▶ [Description of the task] Please return all lines from the records below that include the string "appeared".

*****

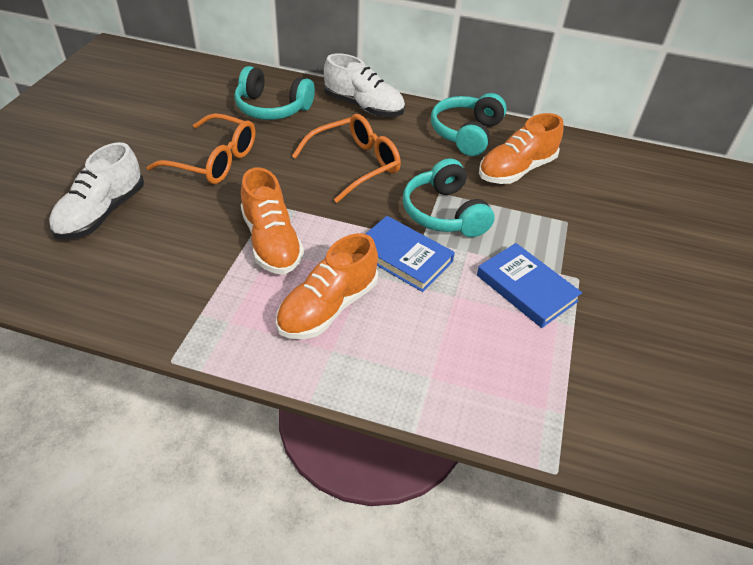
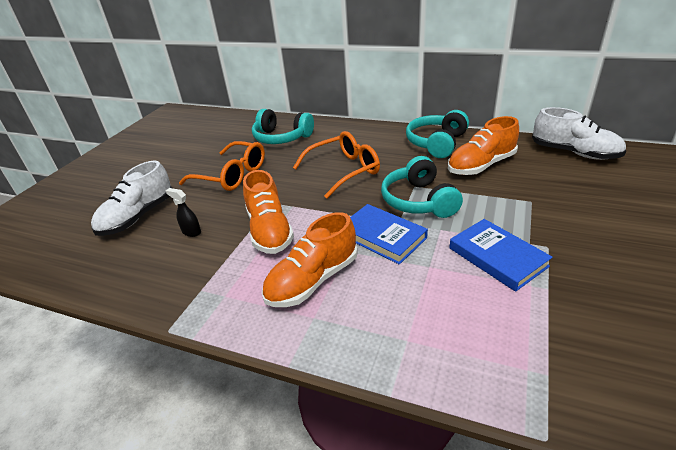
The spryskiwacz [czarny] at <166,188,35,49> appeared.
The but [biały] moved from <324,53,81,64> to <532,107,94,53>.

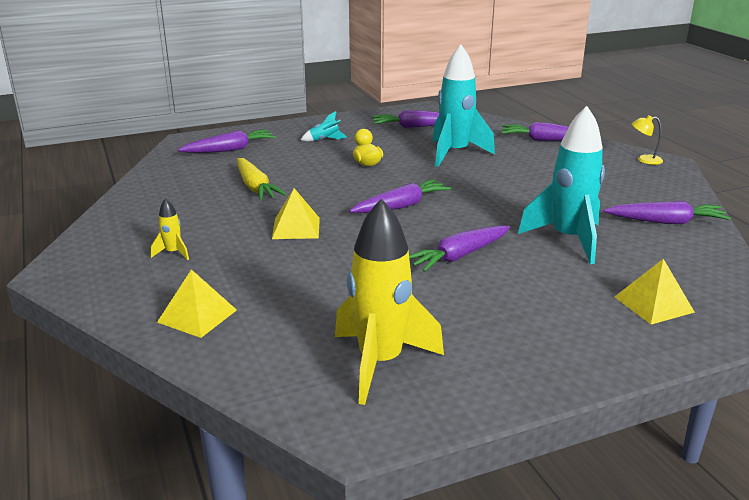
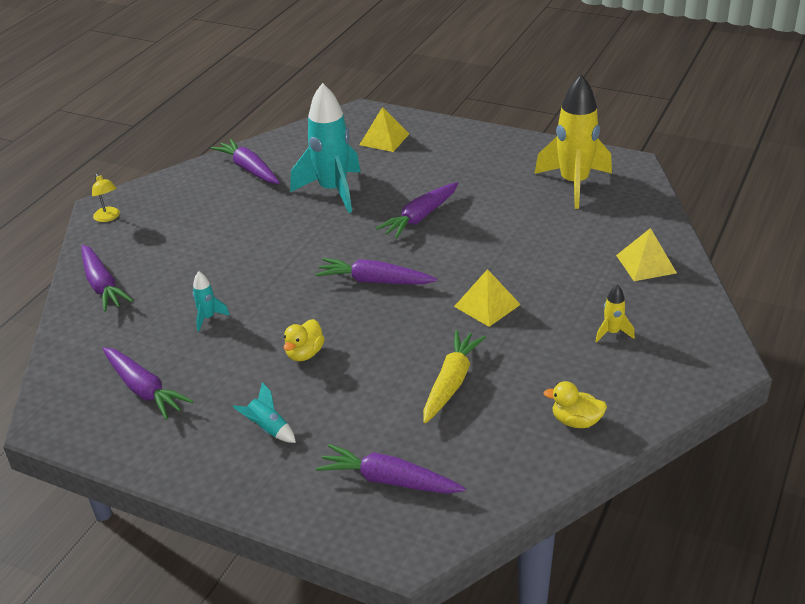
The kaczka [żółty] at <543,381,64,47> appeared.
The marchewka [fioletowy] at <409,225,101,47> turned 120 degrees clockwise.
The rakieta [turkusowy] at <432,45,63,122> changed to 0.42 times the size.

*****

▶ [Output of the exercise]
The spryskiwacz [czarny] at <166,188,35,49> appeared.
The kaczka [żółty] at <543,381,64,47> appeared.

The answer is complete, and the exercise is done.